Before copying, find the line below that contains "U203 pin OUT: -15V -> W20"; then return it and all later lines exactly, up to and including the final line, with no pictures.

▶ [Data excerpts]
....................

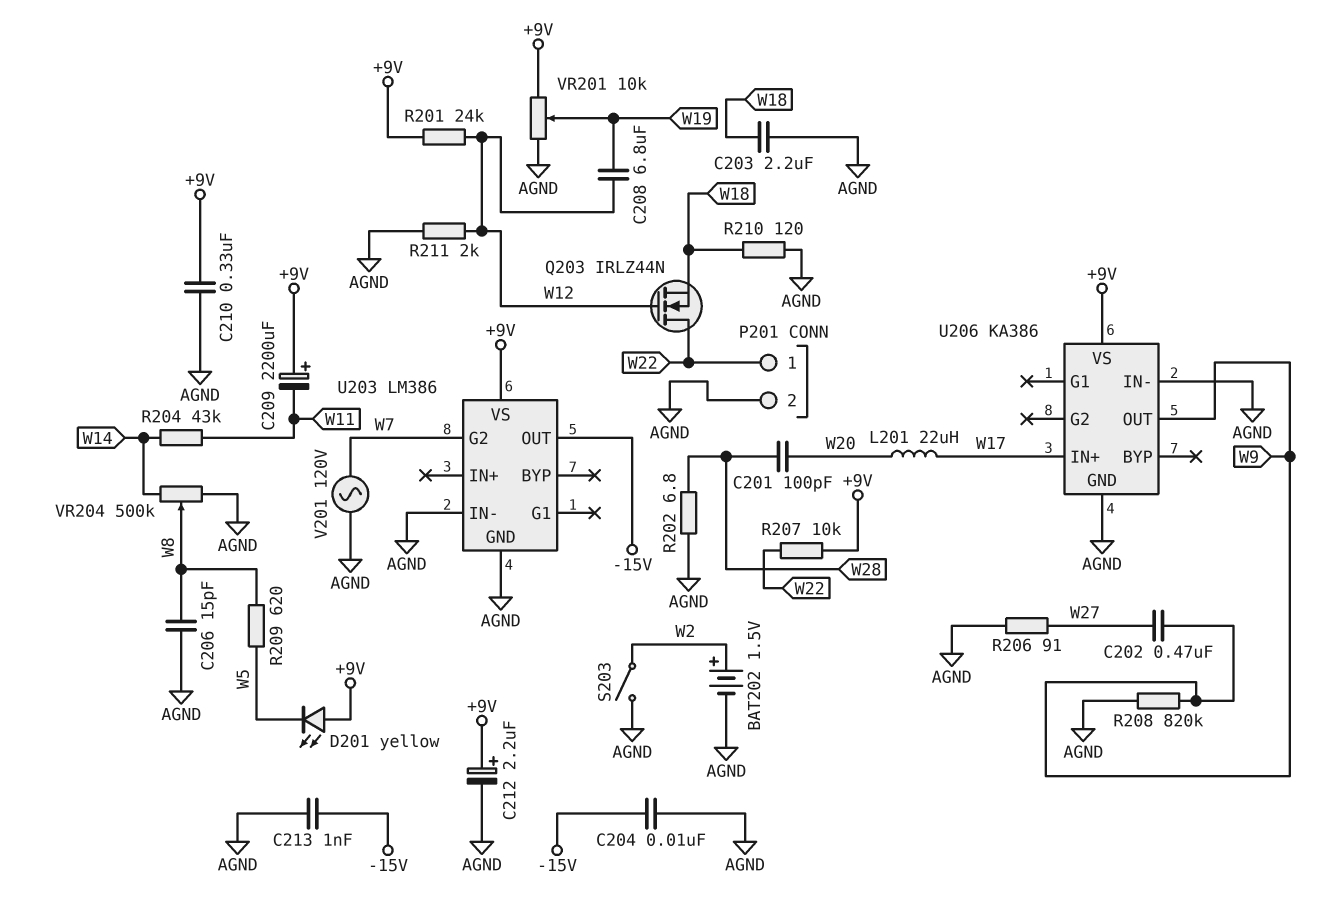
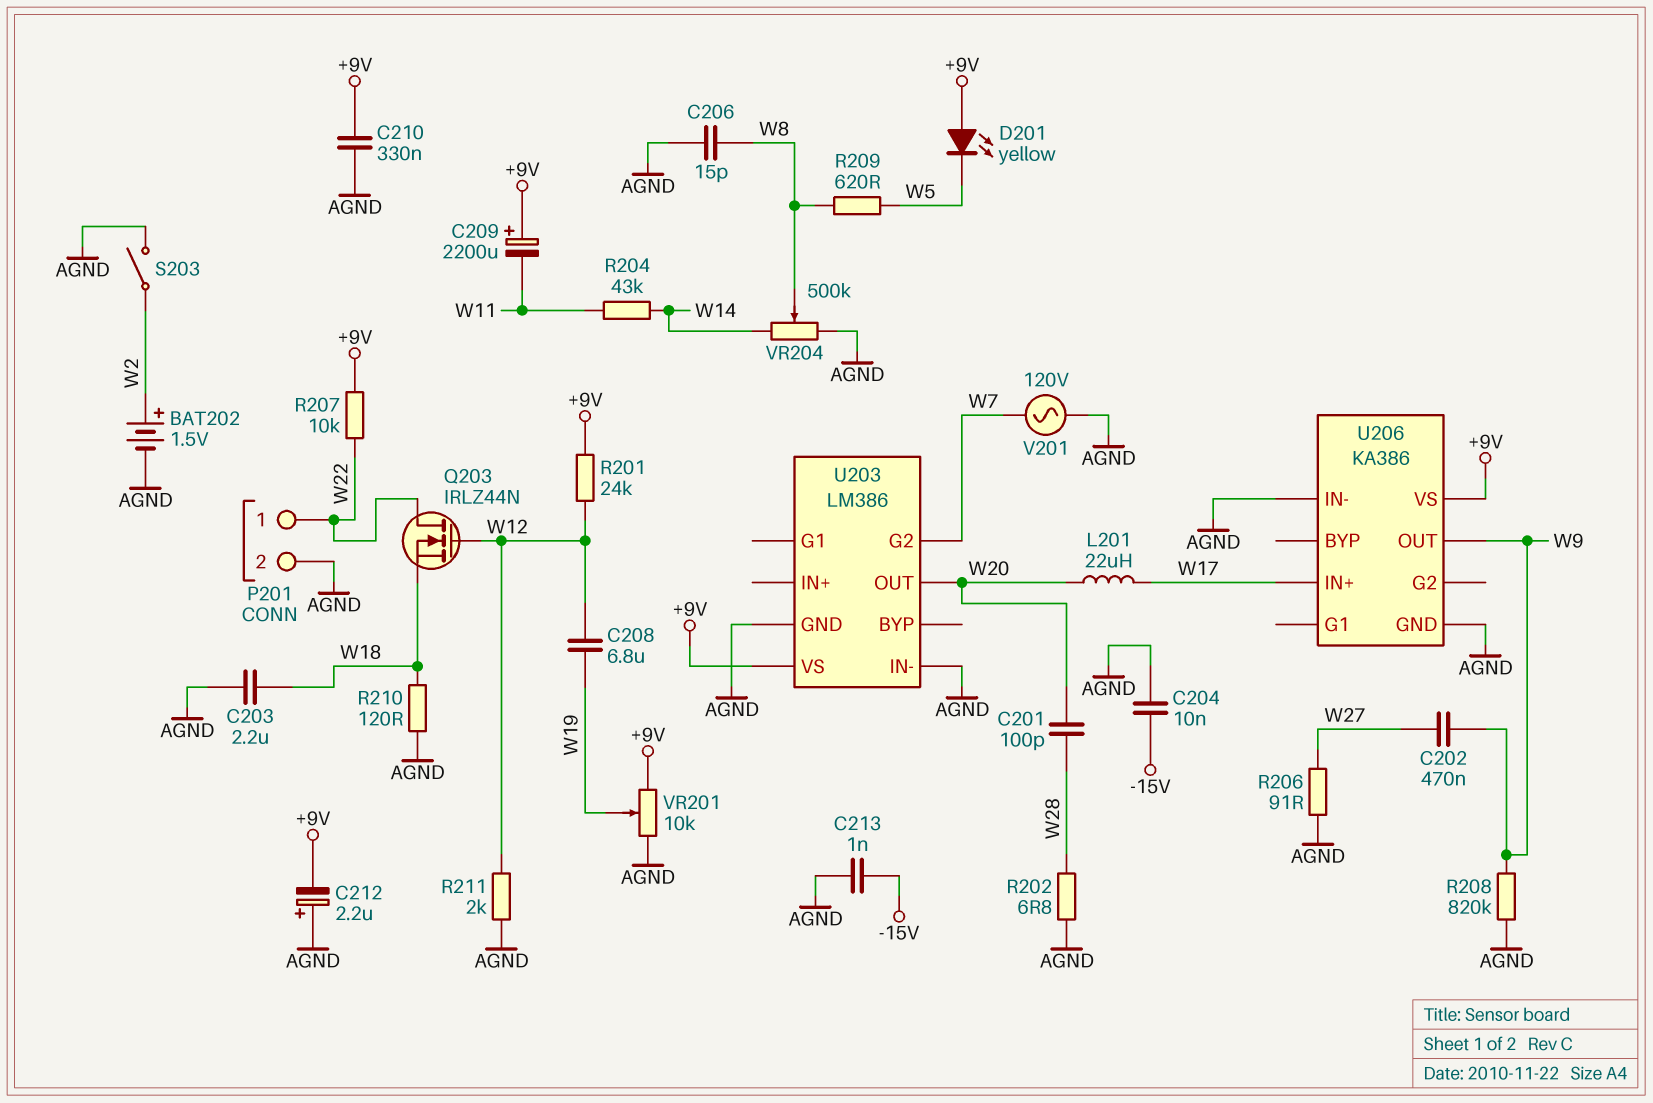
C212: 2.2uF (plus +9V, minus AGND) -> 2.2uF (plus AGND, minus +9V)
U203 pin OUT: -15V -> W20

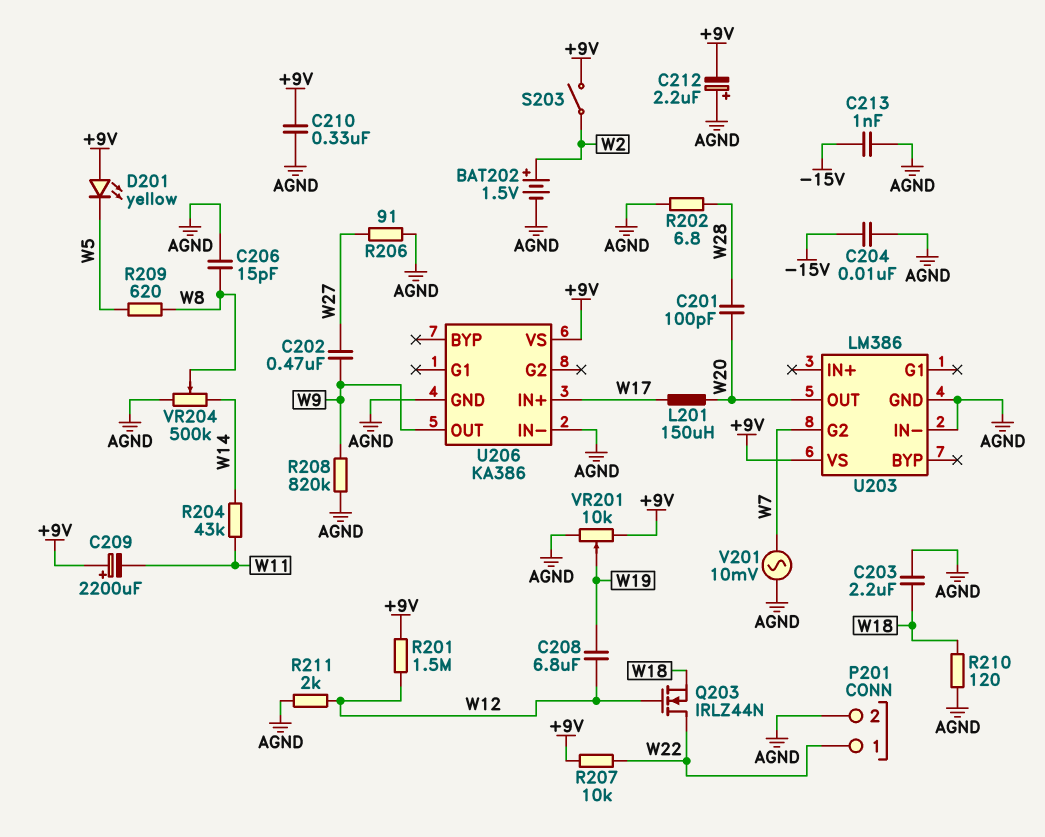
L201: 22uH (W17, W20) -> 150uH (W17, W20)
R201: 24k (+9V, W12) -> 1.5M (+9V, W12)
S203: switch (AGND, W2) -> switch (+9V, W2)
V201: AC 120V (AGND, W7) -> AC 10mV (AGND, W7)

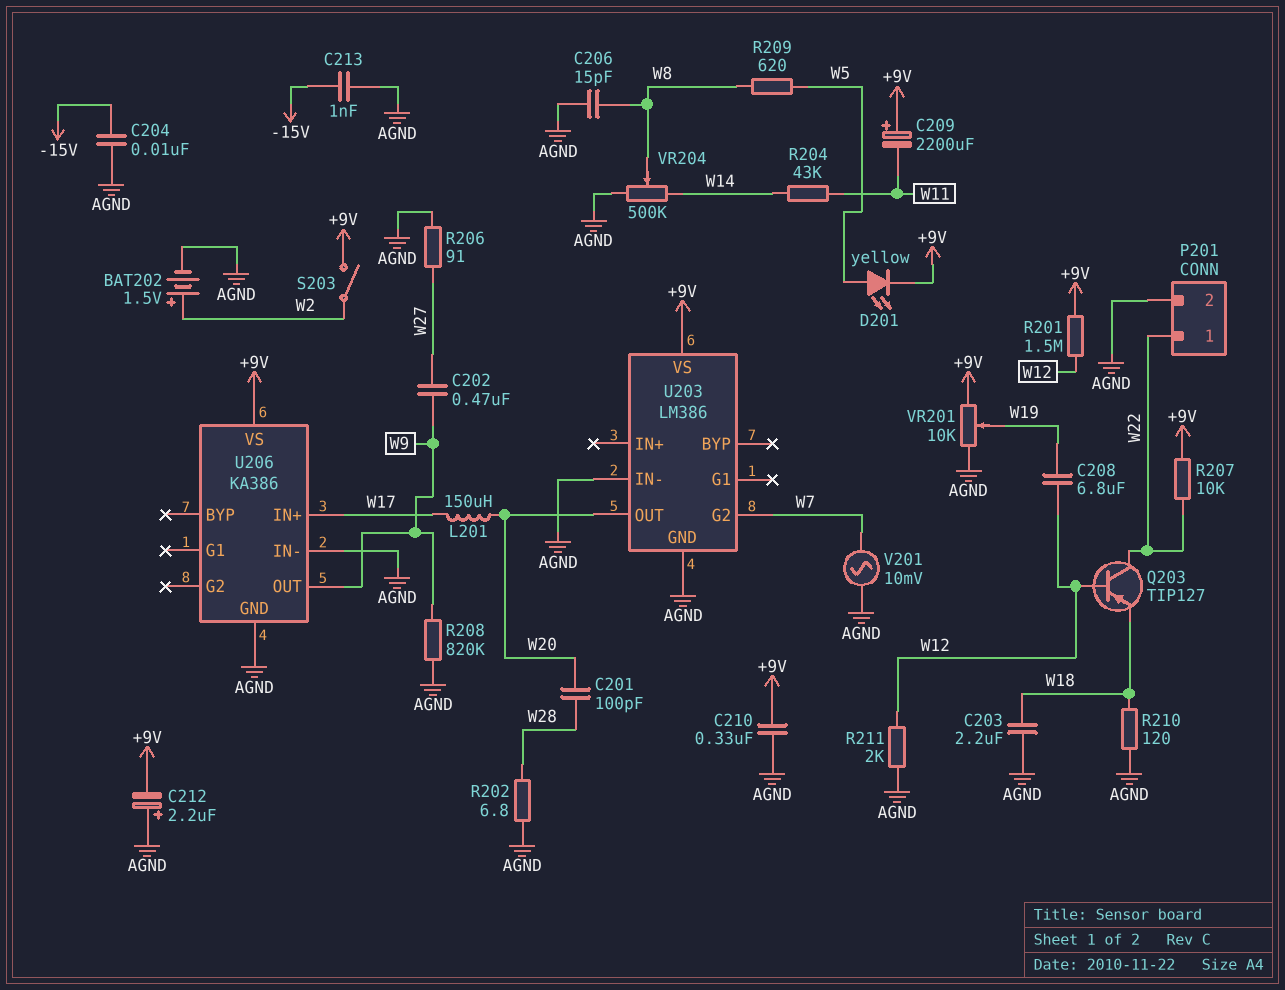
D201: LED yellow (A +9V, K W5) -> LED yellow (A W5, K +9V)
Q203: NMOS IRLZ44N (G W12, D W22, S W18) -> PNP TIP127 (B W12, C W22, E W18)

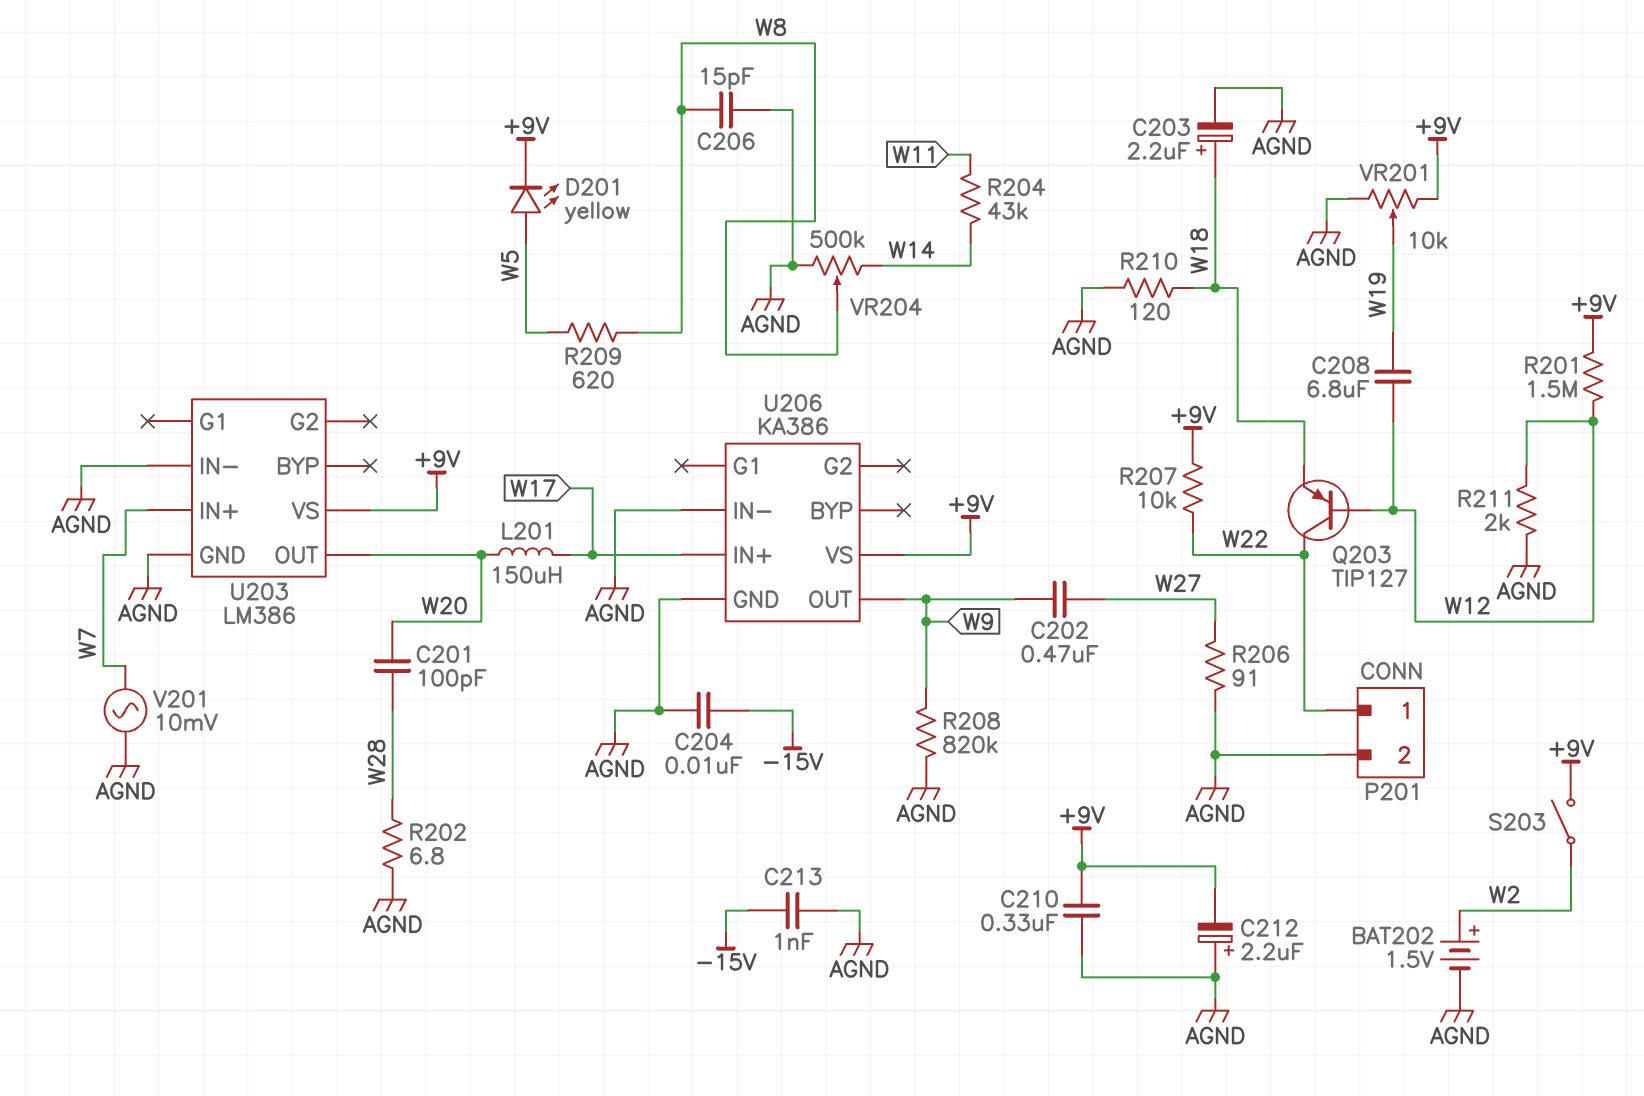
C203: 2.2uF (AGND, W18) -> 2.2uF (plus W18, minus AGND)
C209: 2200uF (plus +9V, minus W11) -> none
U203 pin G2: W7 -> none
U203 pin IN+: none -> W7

....................

▶ [Task answer]
U203 pin OUT: -15V -> W20

L201: 22uH (W17, W20) -> 150uH (W17, W20)
R201: 24k (+9V, W12) -> 1.5M (+9V, W12)
S203: switch (AGND, W2) -> switch (+9V, W2)
V201: AC 120V (AGND, W7) -> AC 10mV (AGND, W7)

D201: LED yellow (A +9V, K W5) -> LED yellow (A W5, K +9V)
Q203: NMOS IRLZ44N (G W12, D W22, S W18) -> PNP TIP127 (B W12, C W22, E W18)

C203: 2.2uF (AGND, W18) -> 2.2uF (plus W18, minus AGND)
C209: 2200uF (plus +9V, minus W11) -> none
U203 pin G2: W7 -> none
U203 pin IN+: none -> W7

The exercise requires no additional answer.